- _ABOUT THIS TASK_: Please copy the entries below word for word, leaving out any image.
*** Opening INPUT FOR THIS TASK ***
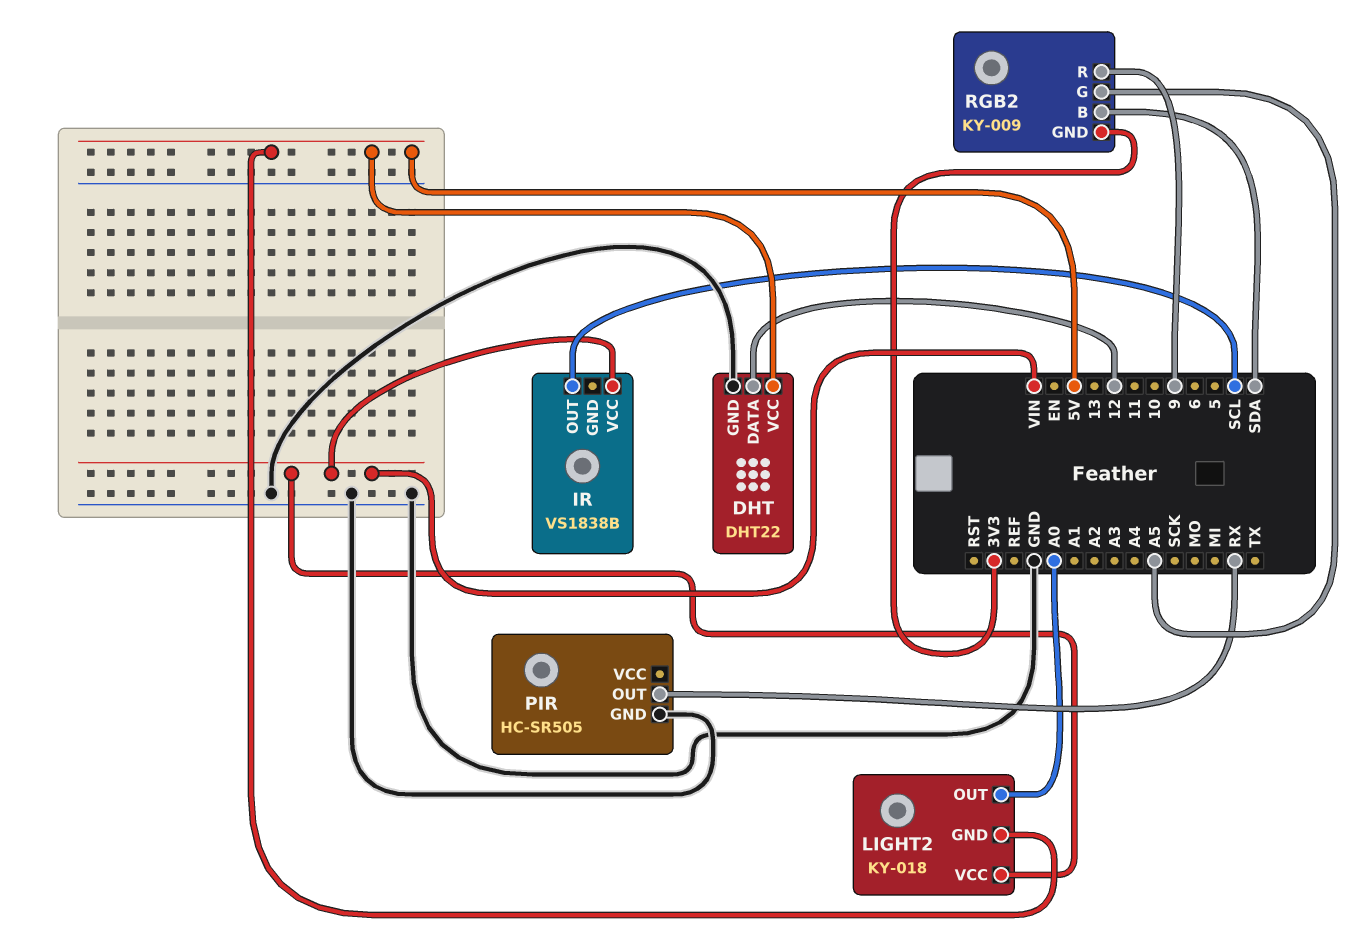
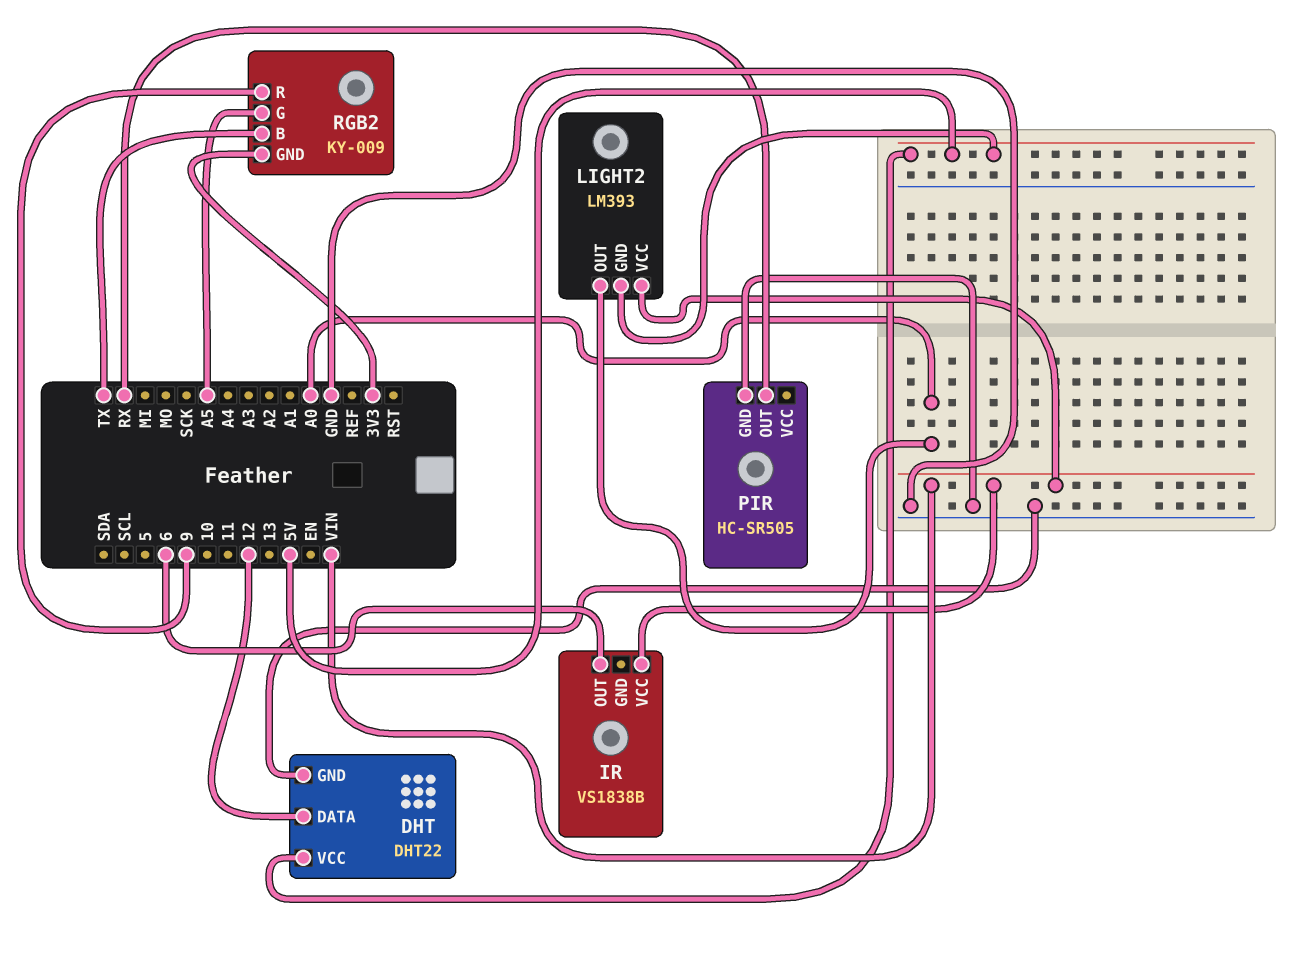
IR pin OUT: SCL -> 6
LIGHT2: KY-018 -> LM393
RGB2 pin B: SDA -> TX

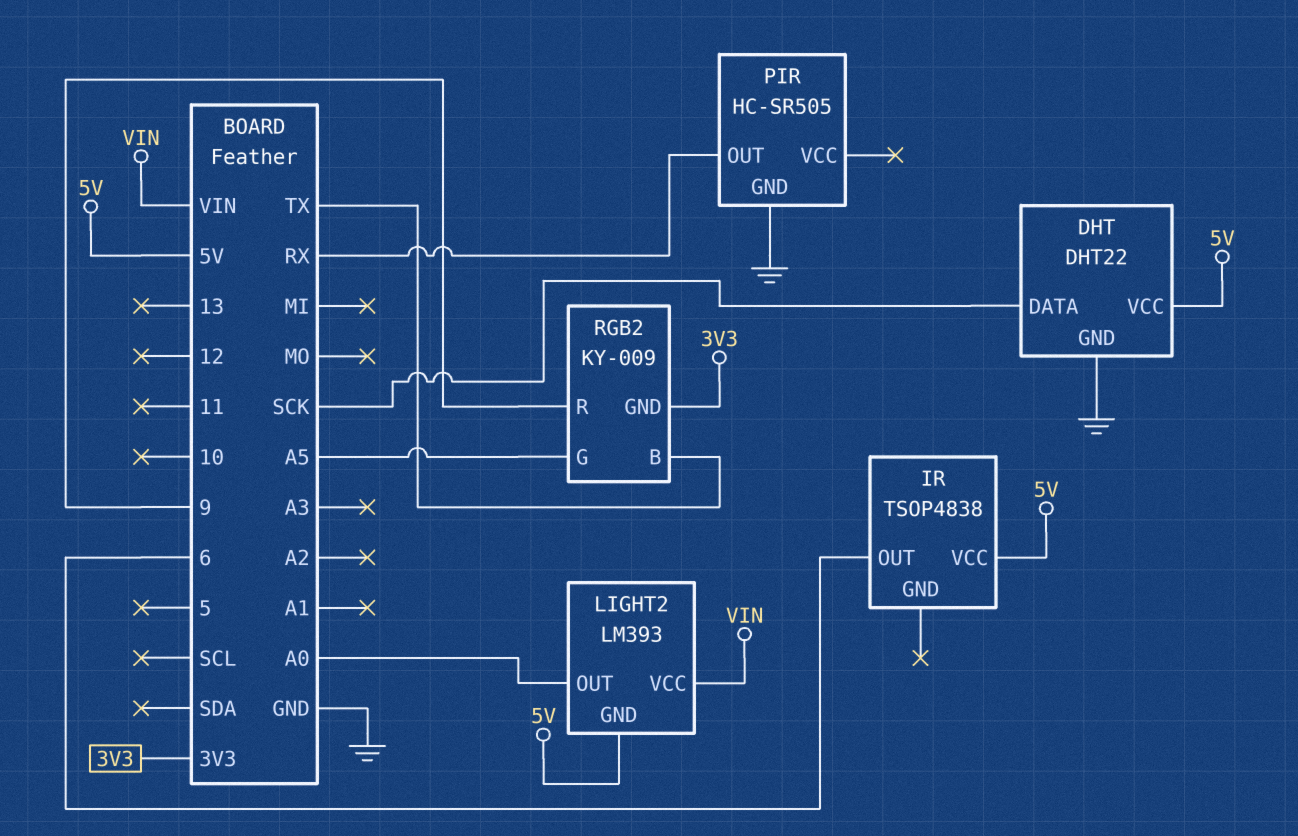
DHT pin DATA: 12 -> SCK
IR: VS1838B -> TSOP4838
IR pin VCC: VIN -> 5V

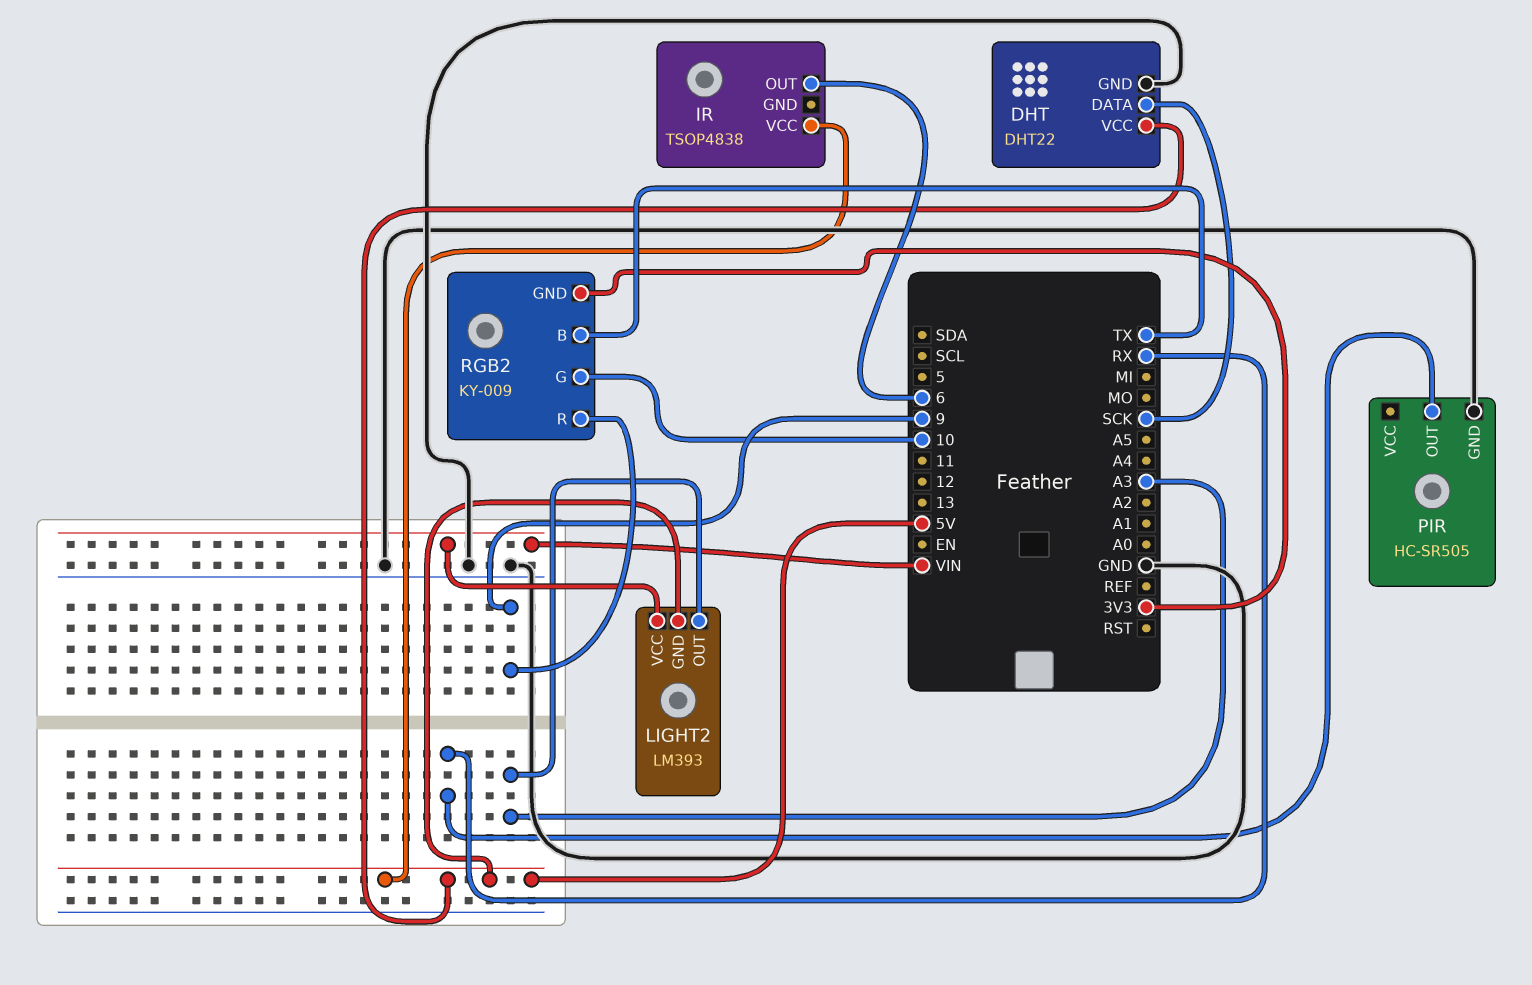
LIGHT2 pin OUT: A0 -> A3
RGB2 pin G: A5 -> 10

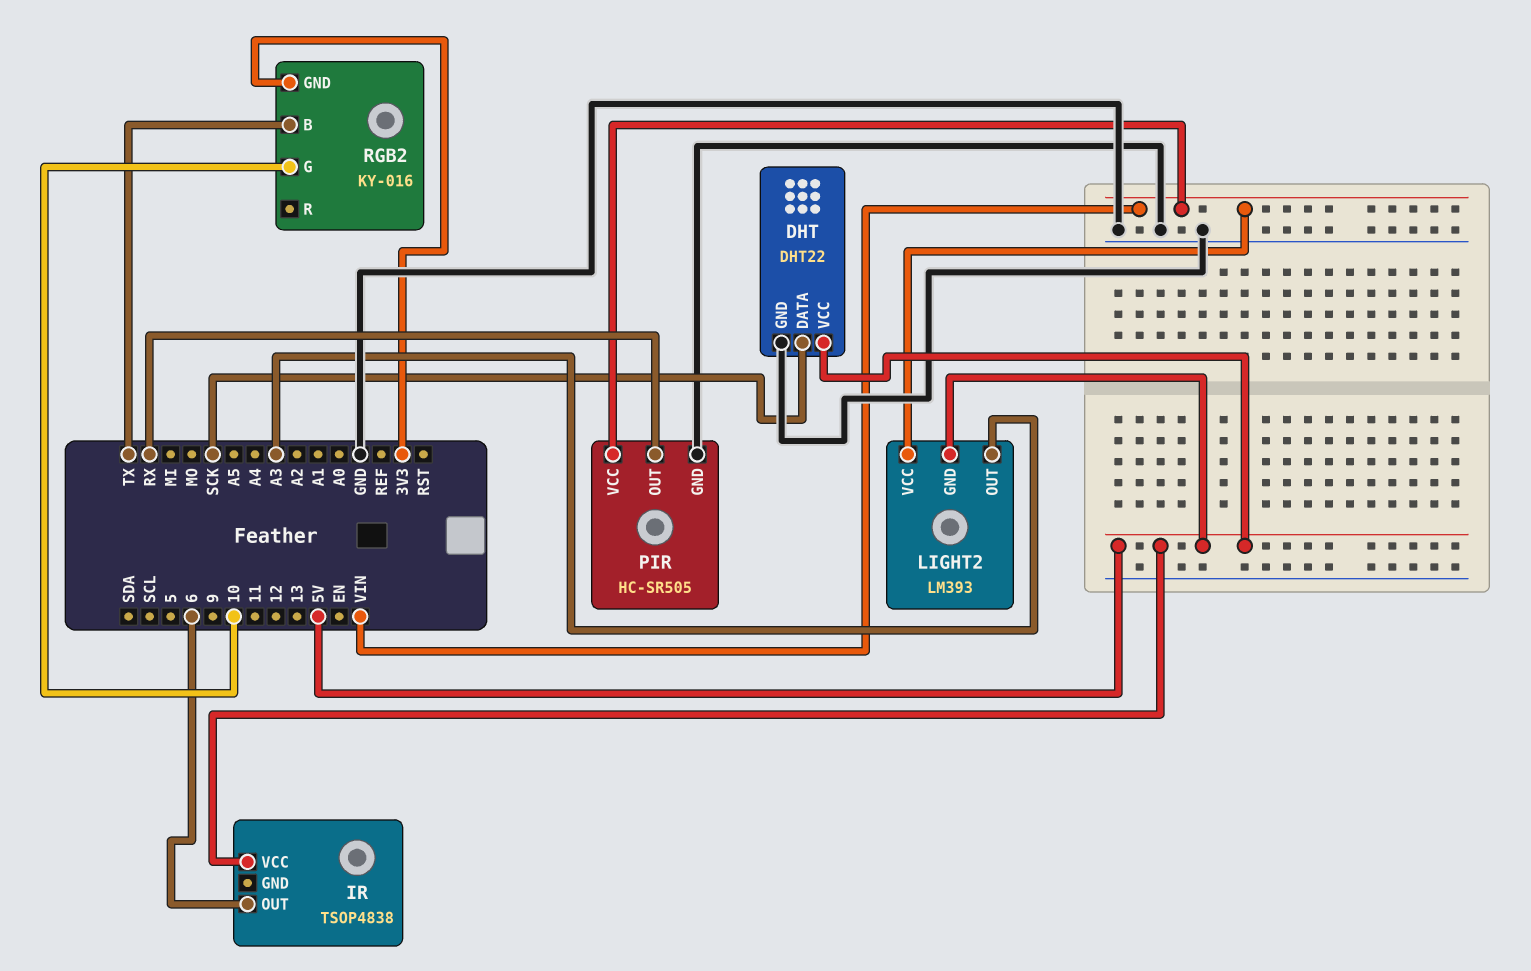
PIR pin VCC: none -> VIN
RGB2: KY-009 -> KY-016
RGB2 pin R: 9 -> none

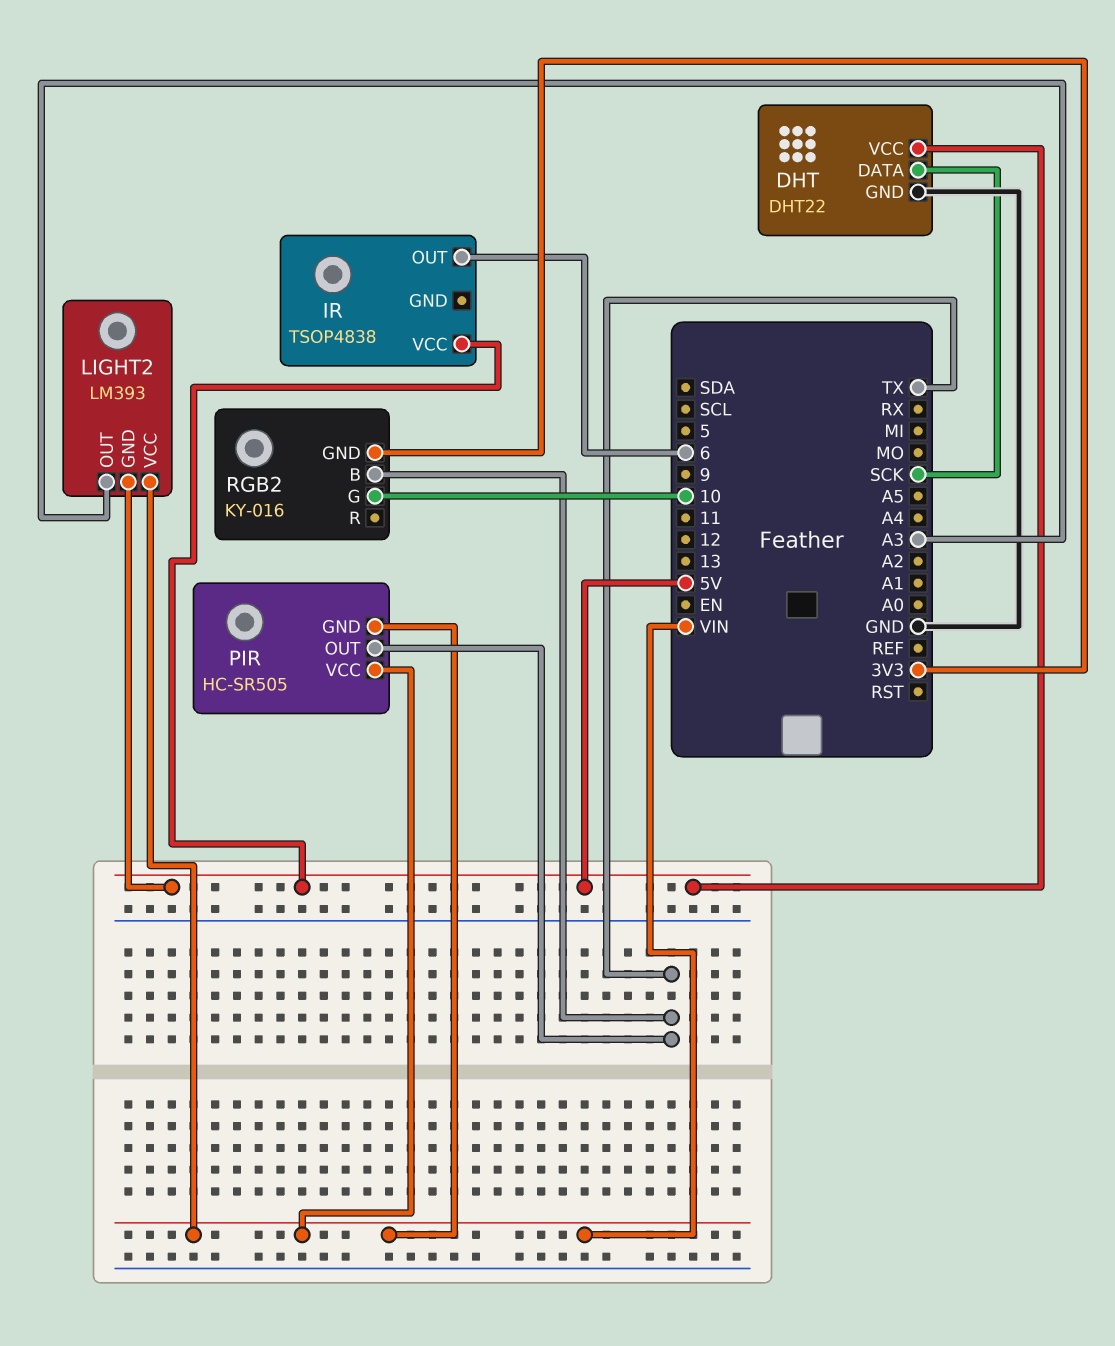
PIR pin GND: GND -> VIN
PIR pin OUT: RX -> TX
*** Closing INPUT FOR THIS TASK ***
- _YOUR SOLUTION_:
IR pin OUT: SCL -> 6
LIGHT2: KY-018 -> LM393
RGB2 pin B: SDA -> TX

DHT pin DATA: 12 -> SCK
IR: VS1838B -> TSOP4838
IR pin VCC: VIN -> 5V

LIGHT2 pin OUT: A0 -> A3
RGB2 pin G: A5 -> 10

PIR pin VCC: none -> VIN
RGB2: KY-009 -> KY-016
RGB2 pin R: 9 -> none

PIR pin GND: GND -> VIN
PIR pin OUT: RX -> TX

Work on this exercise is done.